Retrieve each line that contains the word "black" from the entries below.

Exercise materials =

————

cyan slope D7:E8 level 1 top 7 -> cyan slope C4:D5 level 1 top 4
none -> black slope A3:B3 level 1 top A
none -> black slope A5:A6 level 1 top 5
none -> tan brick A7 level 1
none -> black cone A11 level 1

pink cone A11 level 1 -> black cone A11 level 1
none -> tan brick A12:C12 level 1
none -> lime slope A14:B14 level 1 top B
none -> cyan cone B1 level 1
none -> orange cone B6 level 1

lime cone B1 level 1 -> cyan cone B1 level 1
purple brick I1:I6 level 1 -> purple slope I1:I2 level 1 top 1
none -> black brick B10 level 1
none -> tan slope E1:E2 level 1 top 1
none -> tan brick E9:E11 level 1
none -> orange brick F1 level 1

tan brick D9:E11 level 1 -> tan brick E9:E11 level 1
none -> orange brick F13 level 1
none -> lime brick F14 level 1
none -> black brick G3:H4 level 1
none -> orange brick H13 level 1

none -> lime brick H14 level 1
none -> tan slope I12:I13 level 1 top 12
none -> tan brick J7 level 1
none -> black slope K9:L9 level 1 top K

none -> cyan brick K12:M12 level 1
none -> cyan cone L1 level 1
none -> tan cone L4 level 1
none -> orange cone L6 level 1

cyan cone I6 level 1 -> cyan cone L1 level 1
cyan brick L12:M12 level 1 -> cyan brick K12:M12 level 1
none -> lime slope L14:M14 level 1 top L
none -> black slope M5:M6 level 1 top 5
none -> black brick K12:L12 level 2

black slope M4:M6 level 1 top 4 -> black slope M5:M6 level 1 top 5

————

Final answer =
none -> black slope A3:B3 level 1 top A
none -> black slope A5:A6 level 1 top 5
none -> black cone A11 level 1
pink cone A11 level 1 -> black cone A11 level 1
none -> black brick B10 level 1
none -> black brick G3:H4 level 1
none -> black slope K9:L9 level 1 top K
none -> black slope M5:M6 level 1 top 5
none -> black brick K12:L12 level 2
black slope M4:M6 level 1 top 4 -> black slope M5:M6 level 1 top 5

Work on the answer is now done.